-- Opening Marker --

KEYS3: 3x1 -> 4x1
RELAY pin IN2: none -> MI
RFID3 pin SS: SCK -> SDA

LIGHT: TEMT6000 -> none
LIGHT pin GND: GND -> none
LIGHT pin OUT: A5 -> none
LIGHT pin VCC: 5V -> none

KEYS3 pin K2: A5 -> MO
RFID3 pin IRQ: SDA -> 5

-- Closing Marker --

_EXERCISE_
Find the line that contains "LIGHT: TEMT6000 -> none" in the listing above. Retype it and every line after it up to the last, exactly, and nothing else.

_RESPONSE TO THIS EXERCISE_
LIGHT: TEMT6000 -> none
LIGHT pin GND: GND -> none
LIGHT pin OUT: A5 -> none
LIGHT pin VCC: 5V -> none

KEYS3 pin K2: A5 -> MO
RFID3 pin IRQ: SDA -> 5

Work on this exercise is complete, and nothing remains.